═════ Data section
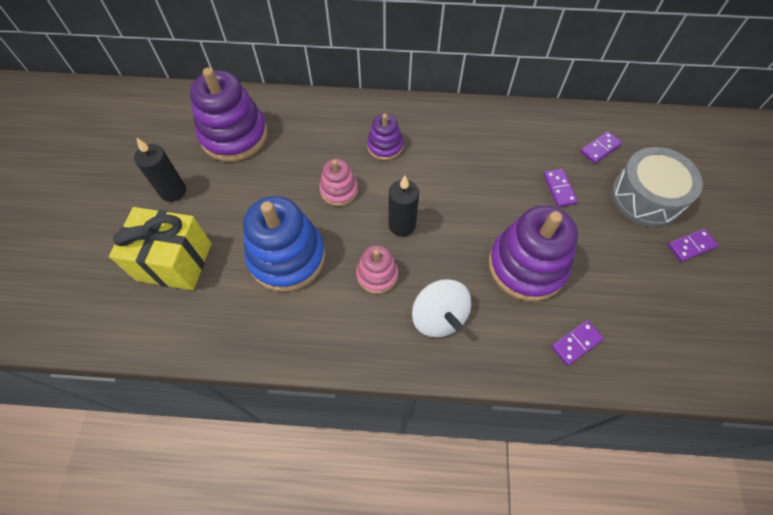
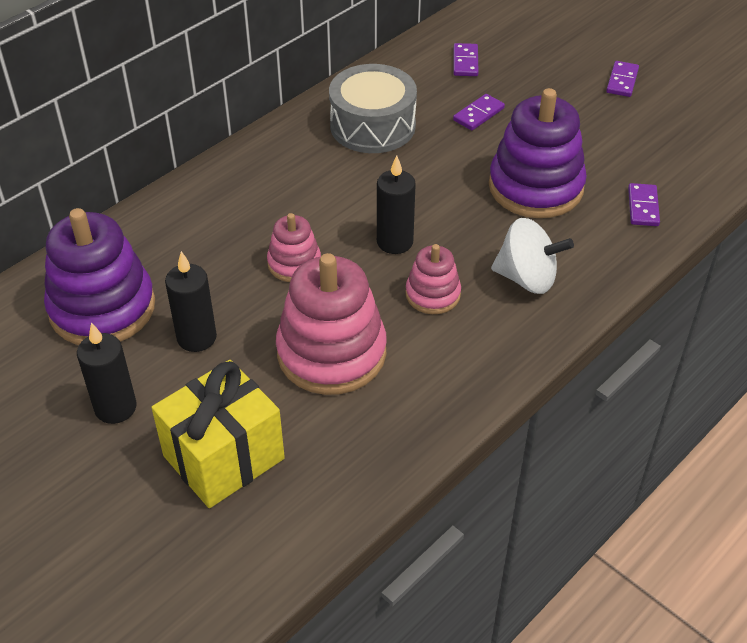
camera: 50 degrees left, 15 degrees down
(247, 188) = (196, 337): none -> black candle
(287, 257) = (331, 353): blue stacking toy -> pink stacking toy
(385, 146) = (281, 196): purple stacking toy -> none
(559, 189) = (478, 114): purple domino -> purple domino turned 75 degrees counterclockwise
(646, 197) = (547, 71): grey drum -> grey drum (372, 126)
══════════
The answer is each line from the entries above in which the word "stacking" occurs.

§ Answer to the exercise
(287, 257) = (331, 353): blue stacking toy -> pink stacking toy
(385, 146) = (281, 196): purple stacking toy -> none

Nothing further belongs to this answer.